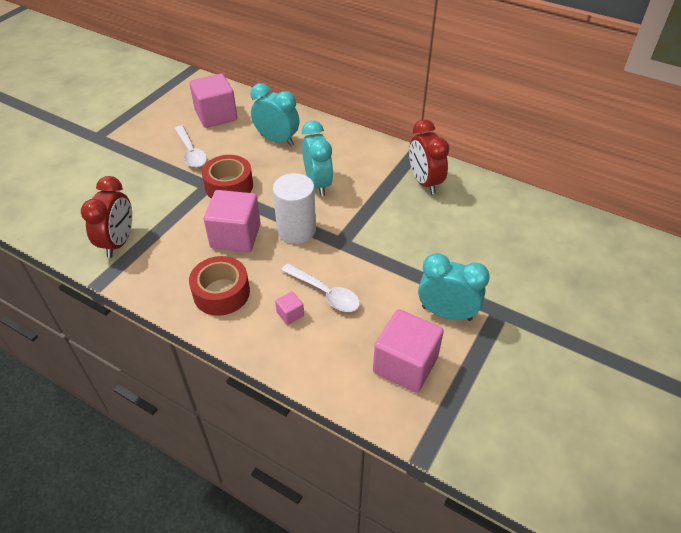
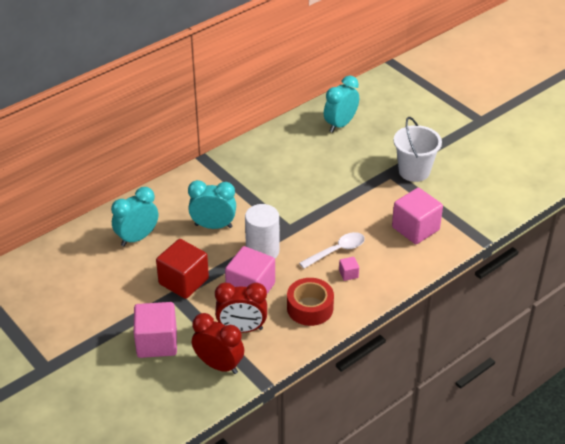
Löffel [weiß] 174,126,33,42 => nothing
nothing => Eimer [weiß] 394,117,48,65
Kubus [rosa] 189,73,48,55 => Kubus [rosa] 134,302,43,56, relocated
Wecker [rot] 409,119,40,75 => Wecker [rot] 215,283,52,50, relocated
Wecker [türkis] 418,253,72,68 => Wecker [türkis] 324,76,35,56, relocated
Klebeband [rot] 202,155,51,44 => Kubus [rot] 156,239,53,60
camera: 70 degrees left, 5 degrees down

════

ASSIGNMENT: Start at the first line and set down all of the data exactly, passing over the pictures.

WRITTEN RESPONSE:
Löffel [weiß] 174,126,33,42 => nothing
nothing => Eimer [weiß] 394,117,48,65
Kubus [rosa] 189,73,48,55 => Kubus [rosa] 134,302,43,56, relocated
Wecker [rot] 409,119,40,75 => Wecker [rot] 215,283,52,50, relocated
Wecker [türkis] 418,253,72,68 => Wecker [türkis] 324,76,35,56, relocated
Klebeband [rot] 202,155,51,44 => Kubus [rot] 156,239,53,60
camera: 70 degrees left, 5 degrees down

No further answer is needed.